Problem statement – Return the records verbatim.

***** Data excerpts *****

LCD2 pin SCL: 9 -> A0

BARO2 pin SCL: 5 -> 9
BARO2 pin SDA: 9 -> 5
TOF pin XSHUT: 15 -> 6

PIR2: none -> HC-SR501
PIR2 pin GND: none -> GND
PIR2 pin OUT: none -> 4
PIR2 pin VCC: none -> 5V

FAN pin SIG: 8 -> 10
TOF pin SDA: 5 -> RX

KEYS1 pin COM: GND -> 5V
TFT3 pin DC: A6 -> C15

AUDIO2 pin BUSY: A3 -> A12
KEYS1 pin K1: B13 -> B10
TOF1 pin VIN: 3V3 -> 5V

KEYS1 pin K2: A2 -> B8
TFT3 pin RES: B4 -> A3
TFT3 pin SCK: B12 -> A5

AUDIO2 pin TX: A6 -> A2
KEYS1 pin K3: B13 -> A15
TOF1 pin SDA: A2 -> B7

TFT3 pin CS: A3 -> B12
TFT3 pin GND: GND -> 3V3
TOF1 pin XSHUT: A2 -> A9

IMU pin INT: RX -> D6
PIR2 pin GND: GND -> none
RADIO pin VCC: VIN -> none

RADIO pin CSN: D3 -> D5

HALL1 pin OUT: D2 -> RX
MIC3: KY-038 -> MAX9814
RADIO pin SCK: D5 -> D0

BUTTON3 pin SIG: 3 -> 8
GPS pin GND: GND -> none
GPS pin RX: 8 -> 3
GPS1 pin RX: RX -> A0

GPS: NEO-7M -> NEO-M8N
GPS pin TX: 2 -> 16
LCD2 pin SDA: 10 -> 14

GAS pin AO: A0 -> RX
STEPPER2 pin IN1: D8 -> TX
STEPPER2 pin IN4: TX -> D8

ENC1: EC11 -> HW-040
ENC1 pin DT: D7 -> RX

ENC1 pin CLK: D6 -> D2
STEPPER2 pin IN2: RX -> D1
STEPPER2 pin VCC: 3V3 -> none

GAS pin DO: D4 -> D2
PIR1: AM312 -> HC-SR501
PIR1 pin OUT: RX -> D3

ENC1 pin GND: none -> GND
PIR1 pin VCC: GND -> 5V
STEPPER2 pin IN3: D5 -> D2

*****

Expected output –
LCD2 pin SCL: 9 -> A0

BARO2 pin SCL: 5 -> 9
BARO2 pin SDA: 9 -> 5
TOF pin XSHUT: 15 -> 6

PIR2: none -> HC-SR501
PIR2 pin GND: none -> GND
PIR2 pin OUT: none -> 4
PIR2 pin VCC: none -> 5V

FAN pin SIG: 8 -> 10
TOF pin SDA: 5 -> RX

KEYS1 pin COM: GND -> 5V
TFT3 pin DC: A6 -> C15

AUDIO2 pin BUSY: A3 -> A12
KEYS1 pin K1: B13 -> B10
TOF1 pin VIN: 3V3 -> 5V

KEYS1 pin K2: A2 -> B8
TFT3 pin RES: B4 -> A3
TFT3 pin SCK: B12 -> A5

AUDIO2 pin TX: A6 -> A2
KEYS1 pin K3: B13 -> A15
TOF1 pin SDA: A2 -> B7

TFT3 pin CS: A3 -> B12
TFT3 pin GND: GND -> 3V3
TOF1 pin XSHUT: A2 -> A9

IMU pin INT: RX -> D6
PIR2 pin GND: GND -> none
RADIO pin VCC: VIN -> none

RADIO pin CSN: D3 -> D5

HALL1 pin OUT: D2 -> RX
MIC3: KY-038 -> MAX9814
RADIO pin SCK: D5 -> D0

BUTTON3 pin SIG: 3 -> 8
GPS pin GND: GND -> none
GPS pin RX: 8 -> 3
GPS1 pin RX: RX -> A0

GPS: NEO-7M -> NEO-M8N
GPS pin TX: 2 -> 16
LCD2 pin SDA: 10 -> 14

GAS pin AO: A0 -> RX
STEPPER2 pin IN1: D8 -> TX
STEPPER2 pin IN4: TX -> D8

ENC1: EC11 -> HW-040
ENC1 pin DT: D7 -> RX

ENC1 pin CLK: D6 -> D2
STEPPER2 pin IN2: RX -> D1
STEPPER2 pin VCC: 3V3 -> none

GAS pin DO: D4 -> D2
PIR1: AM312 -> HC-SR501
PIR1 pin OUT: RX -> D3

ENC1 pin GND: none -> GND
PIR1 pin VCC: GND -> 5V
STEPPER2 pin IN3: D5 -> D2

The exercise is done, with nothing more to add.